## Exercise
If a record holds a picture, leave the picture out and copy everything else exactly.
###
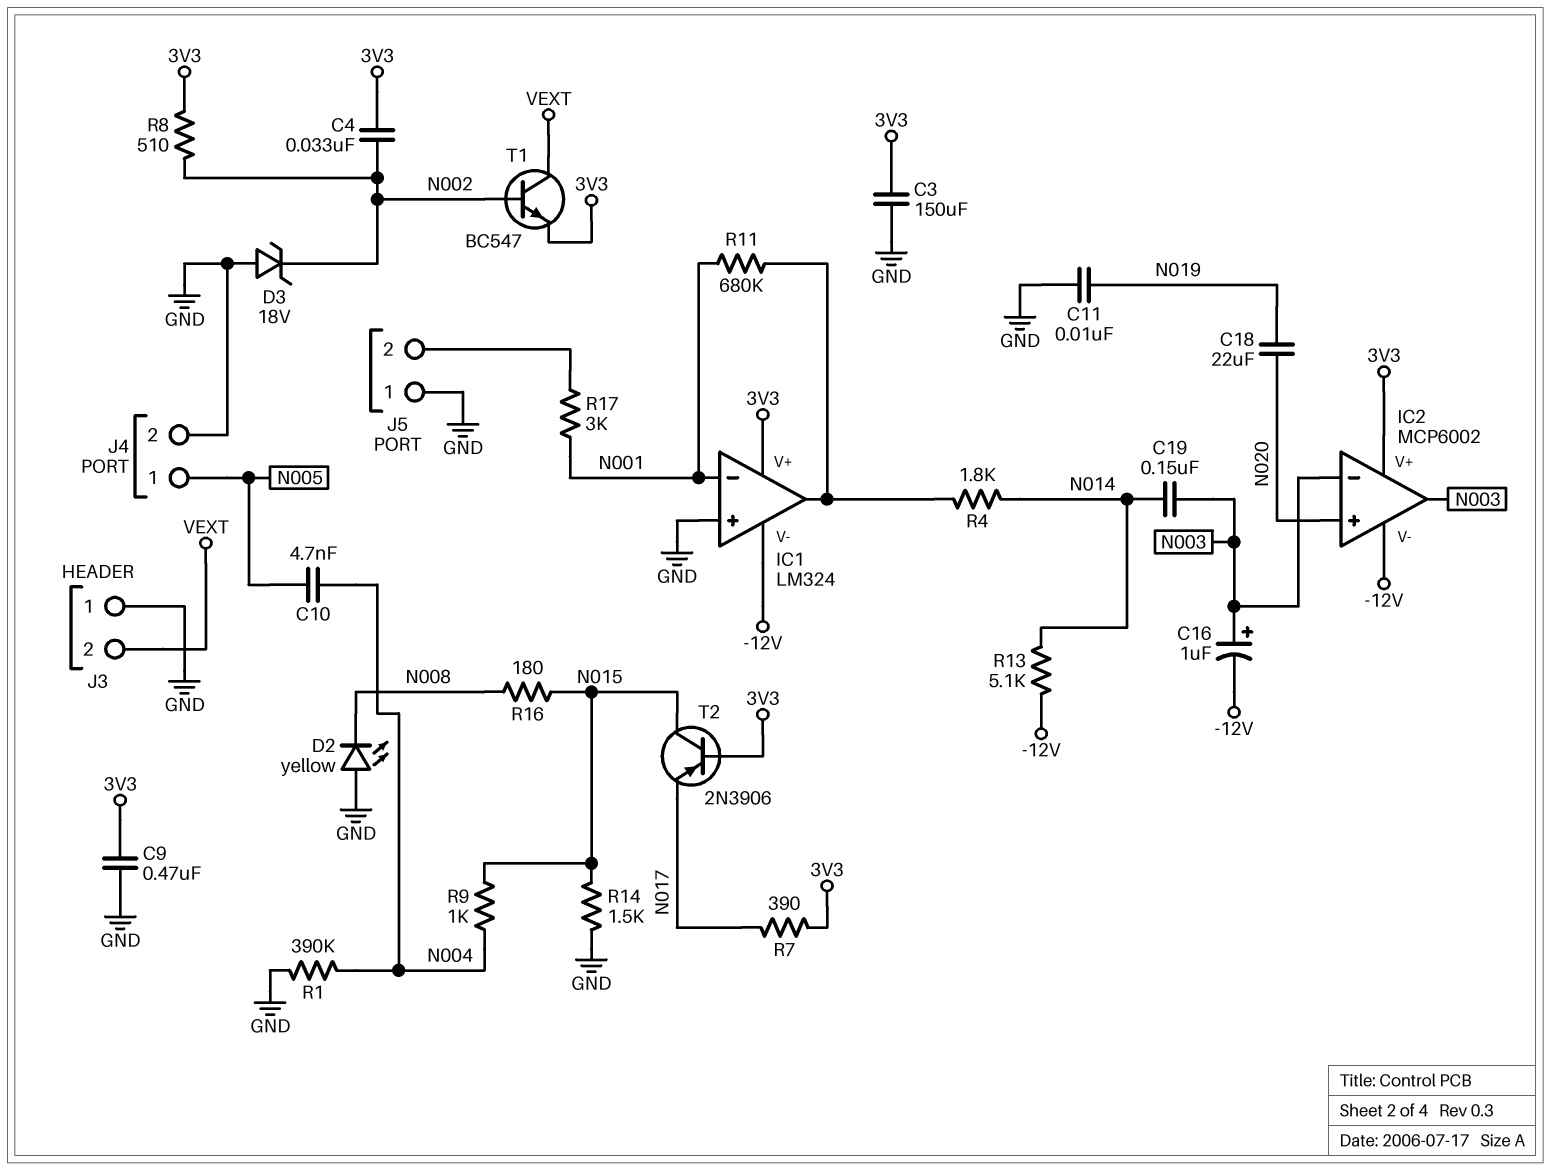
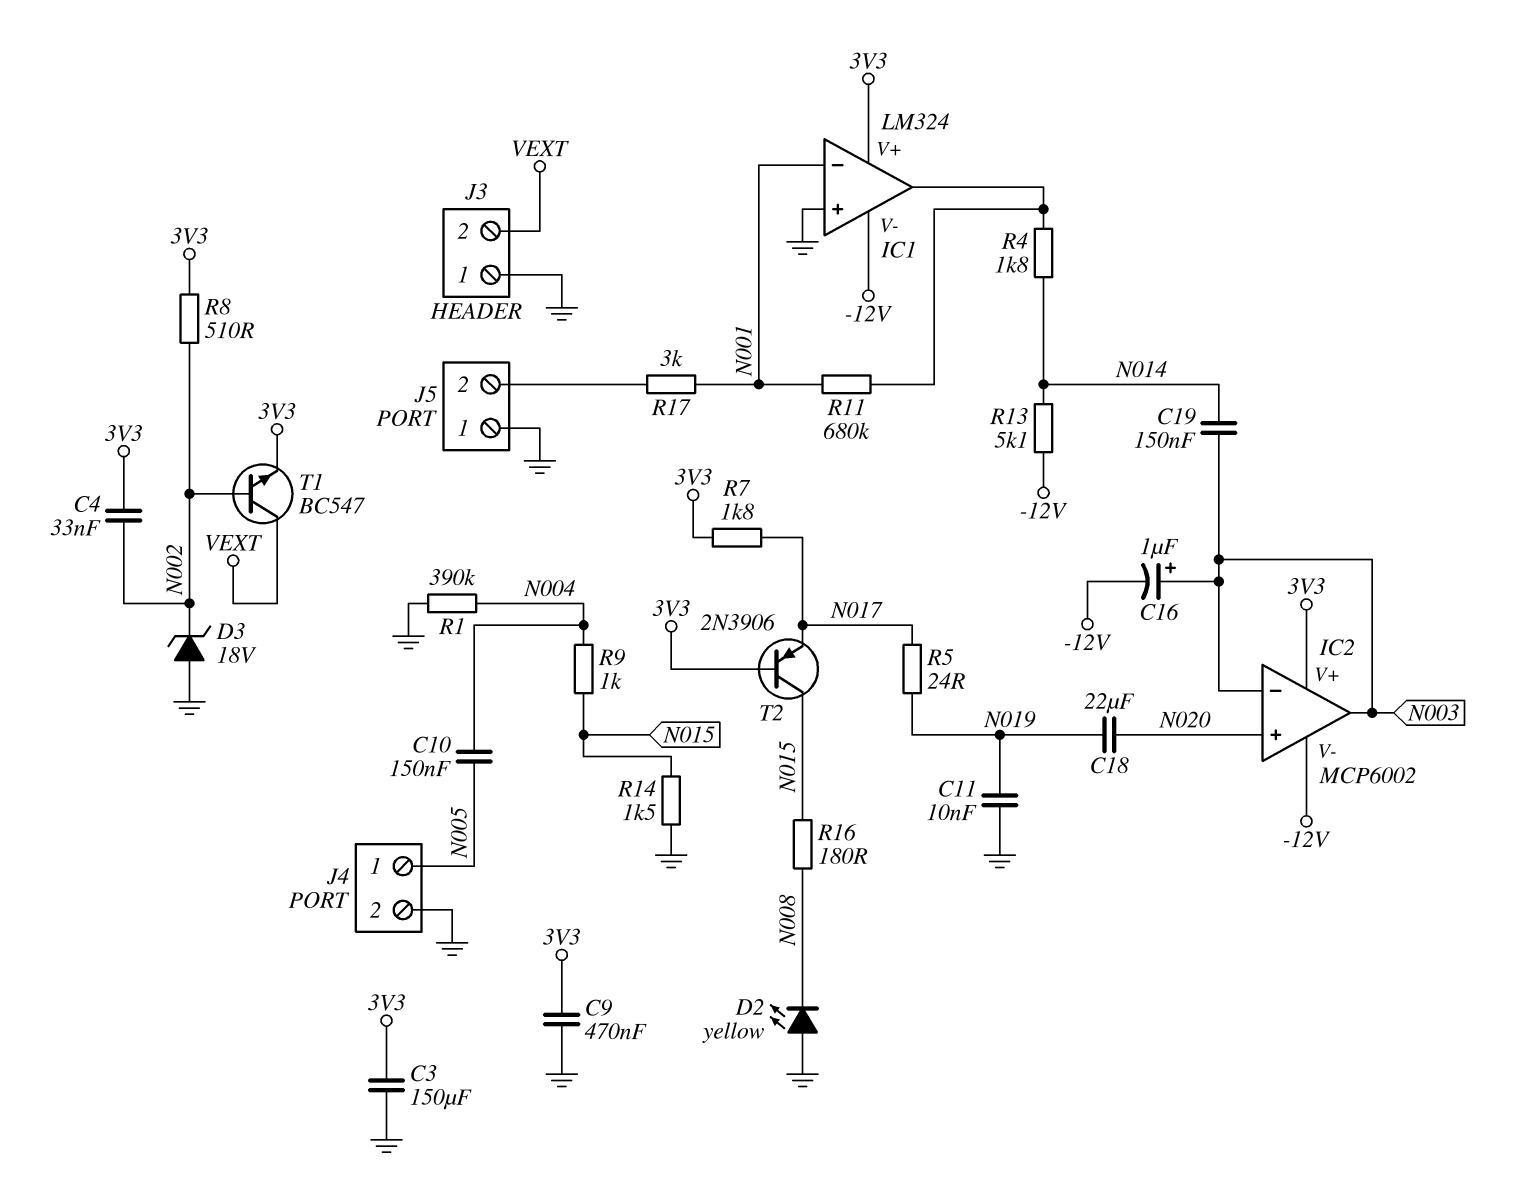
C10: 4.7nF (N004, N005) -> 150nF (N004, N005)
R5: none -> 24 (N017, N019)
R7: 390 (3V3, N017) -> 1.8k (3V3, N017)

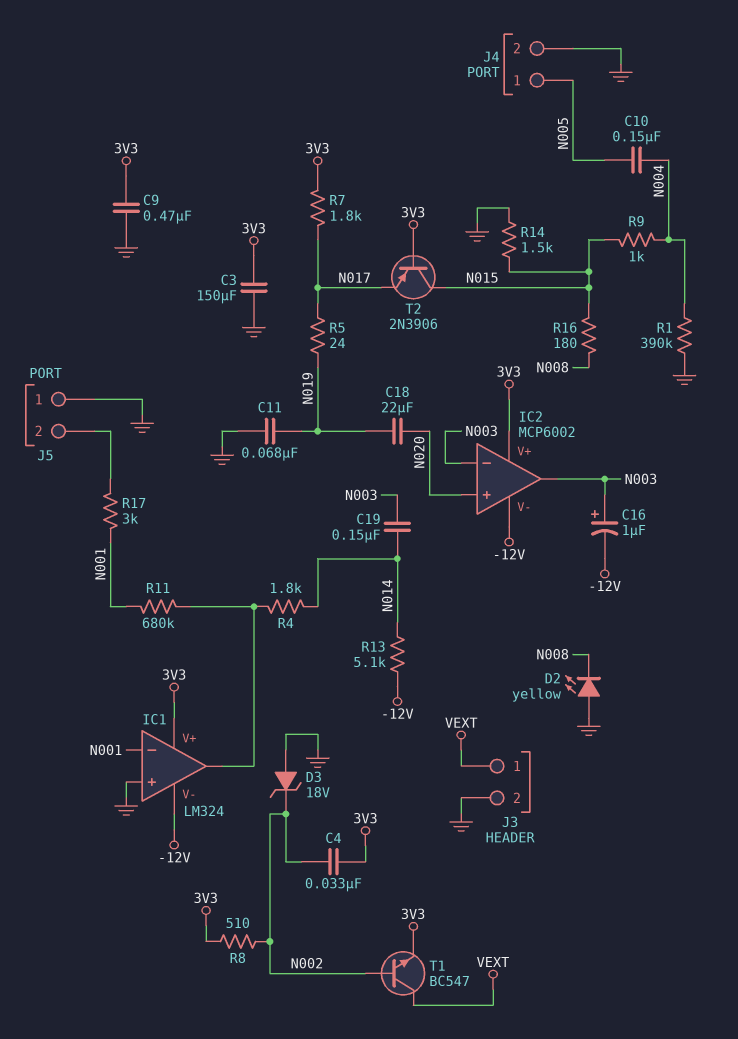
C11: 10nF (GND, N019) -> 68nF (GND, N019)
J3 pin 1: GND -> VEXT
J3 pin 2: VEXT -> GND

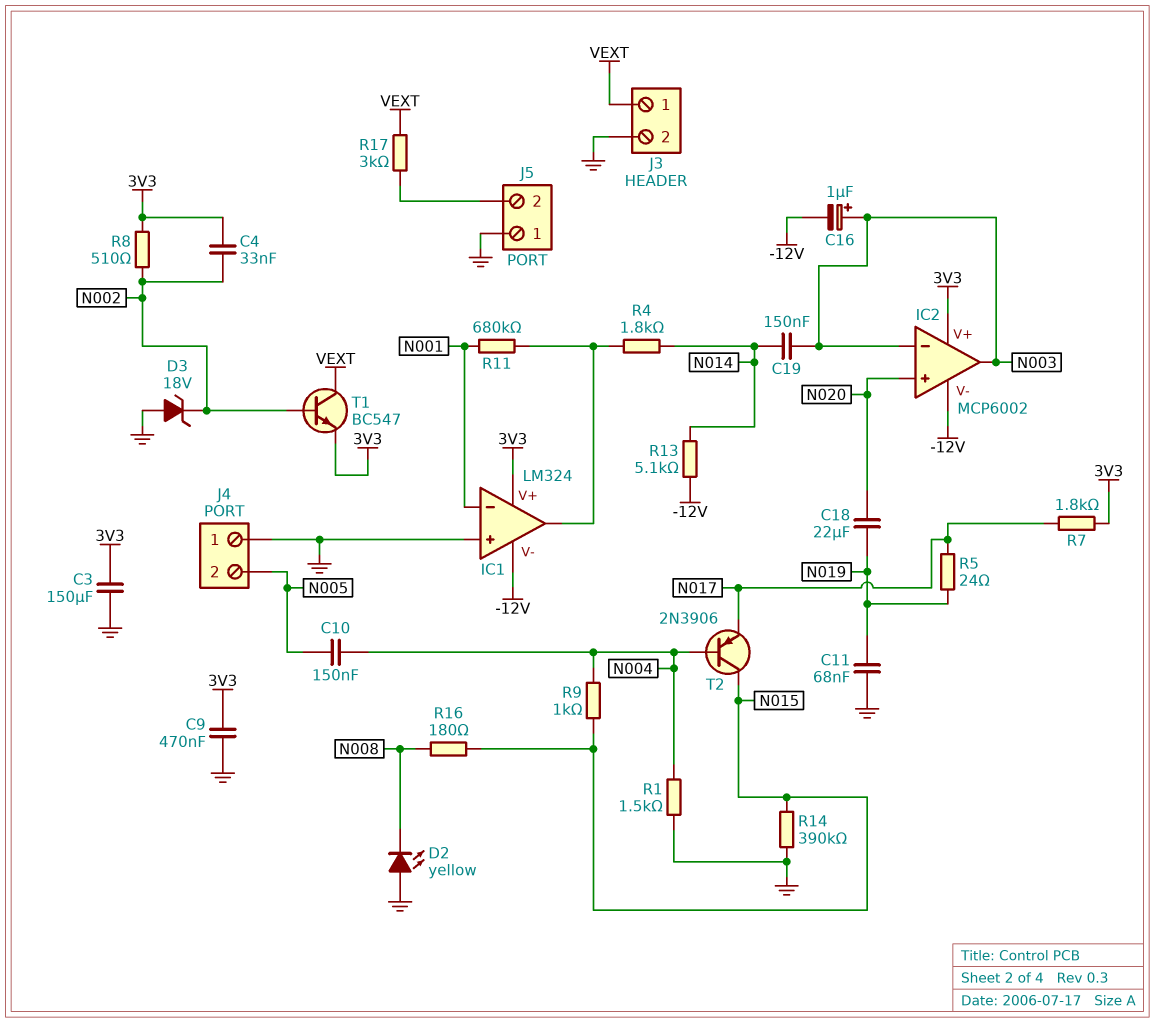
J4 pin 1: N005 -> GND
J4 pin 2: GND -> N005
R1: 390k (GND, N004) -> 1.5k (GND, N004)
R14: 1.5k (GND, N015) -> 390k (GND, N015)
R17: 3k (J5/2, N001) -> 3k (J5/2, VEXT)
T2: PNP 2N3906 (B 3V3, C N015, E N017) -> PNP 2N3906 (B N004, C N015, E N017)

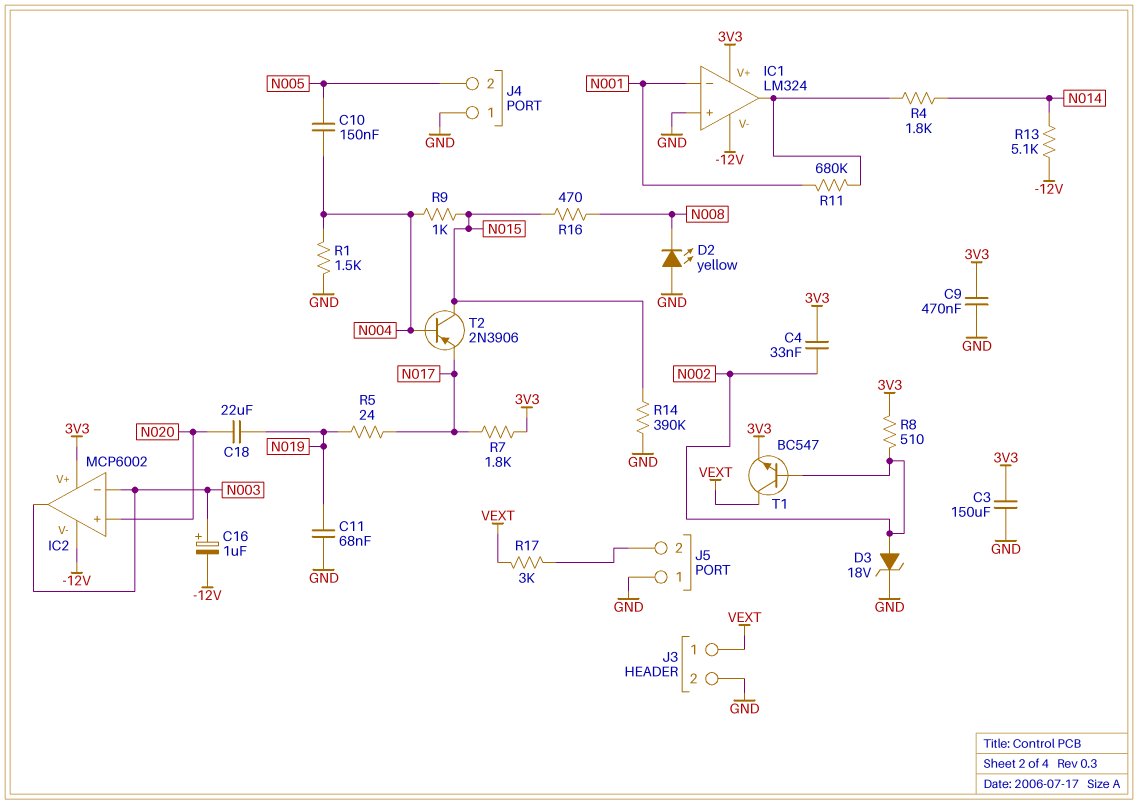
C19: 150nF (N003, N014) -> none
D3: zener 18V (A GND, K N002) -> zener 18V (A N002, K GND)
R16: 180 (N008, N015) -> 470 (N008, N015)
###
## Result of this task
C10: 4.7nF (N004, N005) -> 150nF (N004, N005)
R5: none -> 24 (N017, N019)
R7: 390 (3V3, N017) -> 1.8k (3V3, N017)

C11: 10nF (GND, N019) -> 68nF (GND, N019)
J3 pin 1: GND -> VEXT
J3 pin 2: VEXT -> GND

J4 pin 1: N005 -> GND
J4 pin 2: GND -> N005
R1: 390k (GND, N004) -> 1.5k (GND, N004)
R14: 1.5k (GND, N015) -> 390k (GND, N015)
R17: 3k (J5/2, N001) -> 3k (J5/2, VEXT)
T2: PNP 2N3906 (B 3V3, C N015, E N017) -> PNP 2N3906 (B N004, C N015, E N017)

C19: 150nF (N003, N014) -> none
D3: zener 18V (A GND, K N002) -> zener 18V (A N002, K GND)
R16: 180 (N008, N015) -> 470 (N008, N015)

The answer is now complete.